| DATA RECORDS |
__________________________________________________

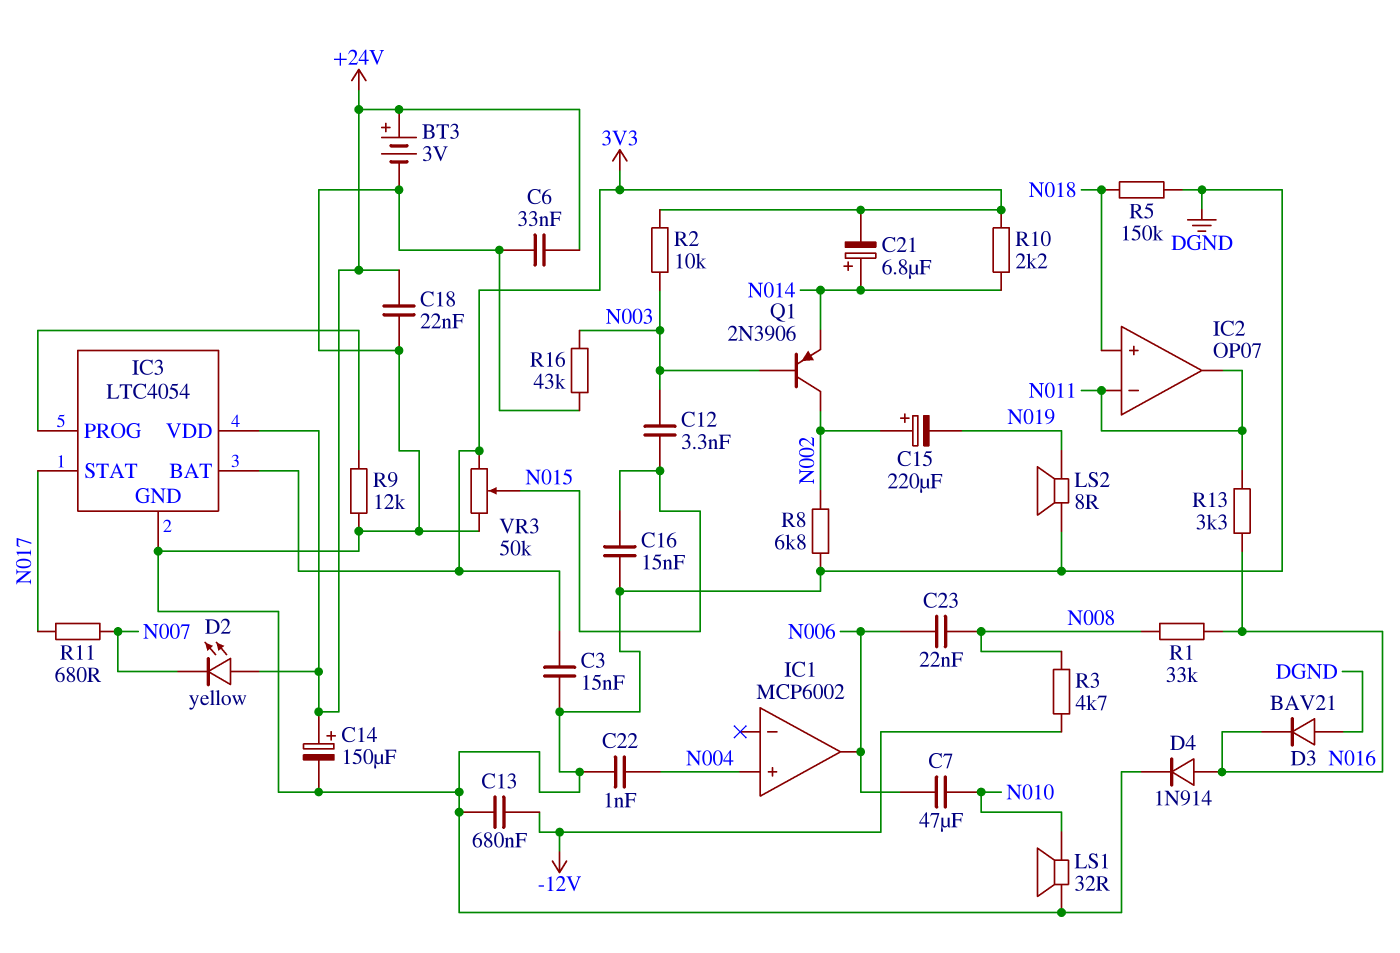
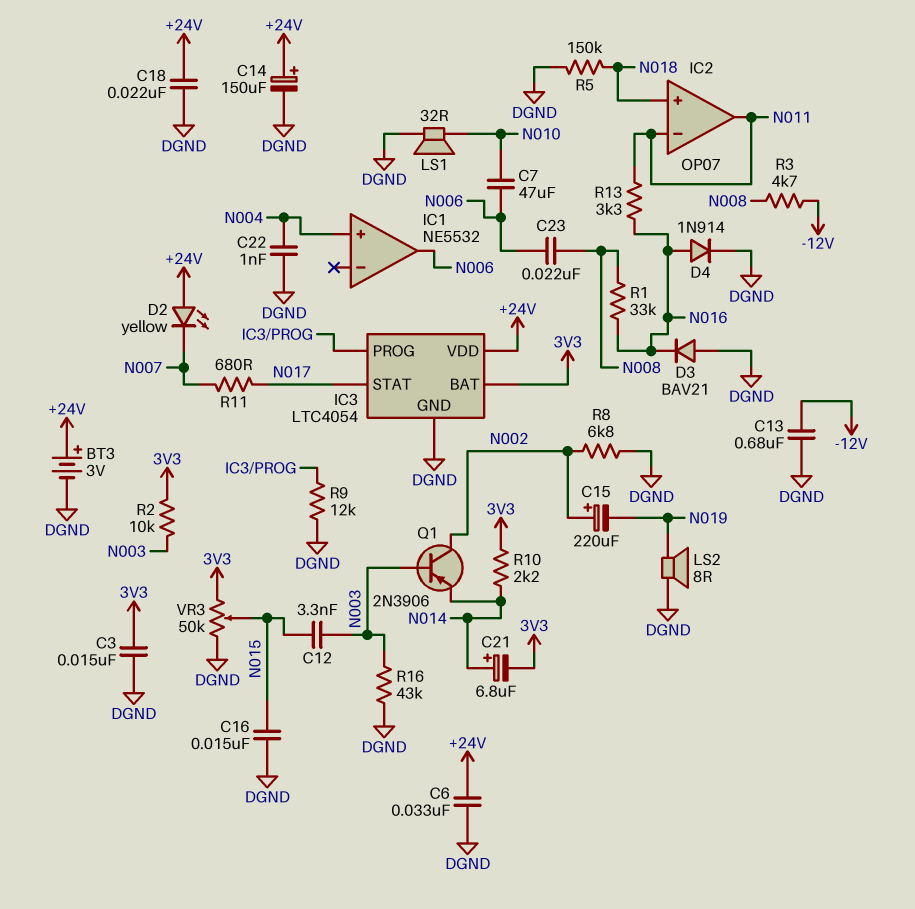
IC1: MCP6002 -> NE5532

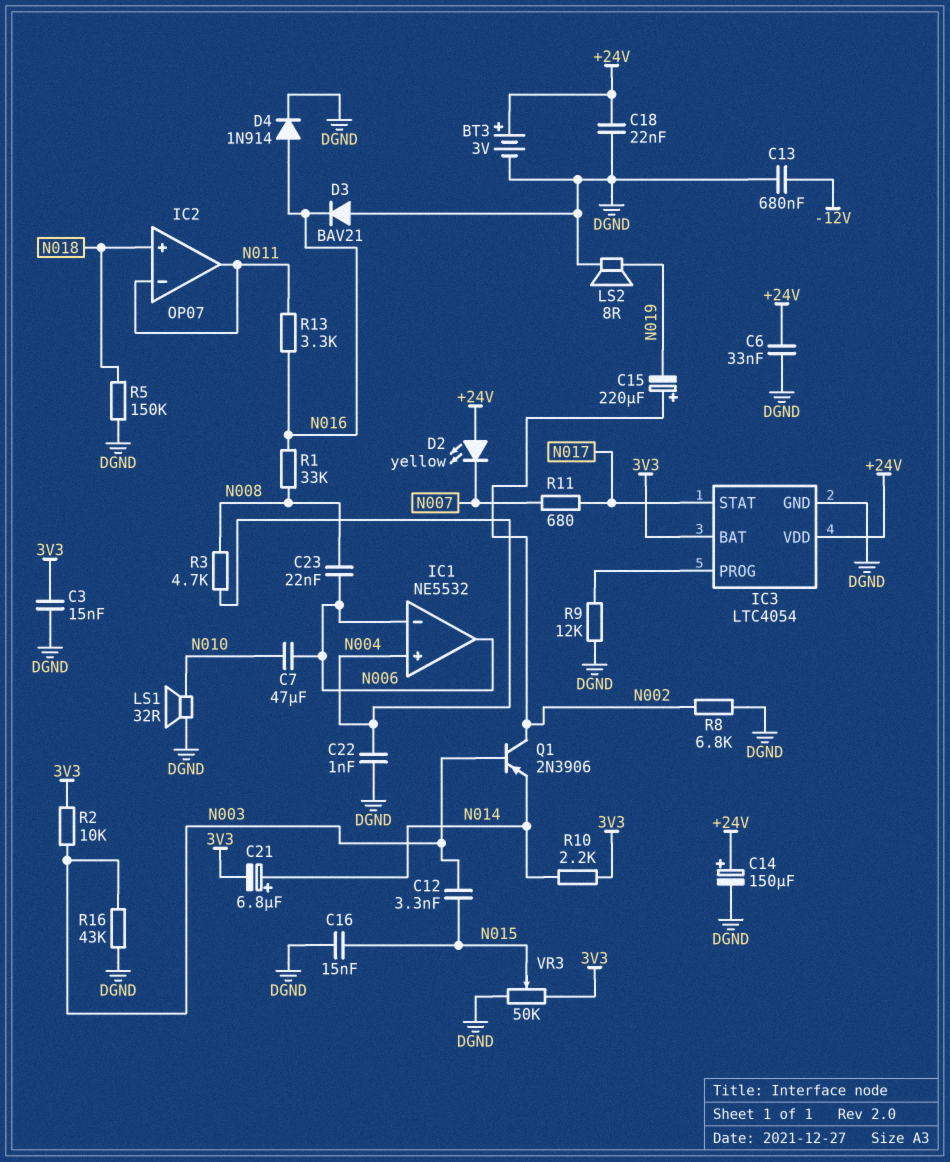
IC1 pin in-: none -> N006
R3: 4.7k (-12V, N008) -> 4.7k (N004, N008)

__________________________________________________

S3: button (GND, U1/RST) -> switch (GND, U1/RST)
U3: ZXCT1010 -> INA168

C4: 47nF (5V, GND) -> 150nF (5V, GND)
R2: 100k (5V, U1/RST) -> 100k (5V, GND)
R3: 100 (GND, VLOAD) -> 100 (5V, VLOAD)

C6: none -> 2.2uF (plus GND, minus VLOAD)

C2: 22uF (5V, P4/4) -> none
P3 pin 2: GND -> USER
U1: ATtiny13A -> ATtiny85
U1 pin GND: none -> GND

__________________________________________________

| ABOUT THIS TASK |
In the listing above, find the line containing "IC1: MCP6002 -> NE5532" and the line containing "R3: 4.7k (-12V, N008) -> 4.7k (N004, N008)". Reproduce those lines and all between them exactly, with no pictures and nothing more.

| WRITTEN RESPONSE |
IC1: MCP6002 -> NE5532

IC1 pin in-: none -> N006
R3: 4.7k (-12V, N008) -> 4.7k (N004, N008)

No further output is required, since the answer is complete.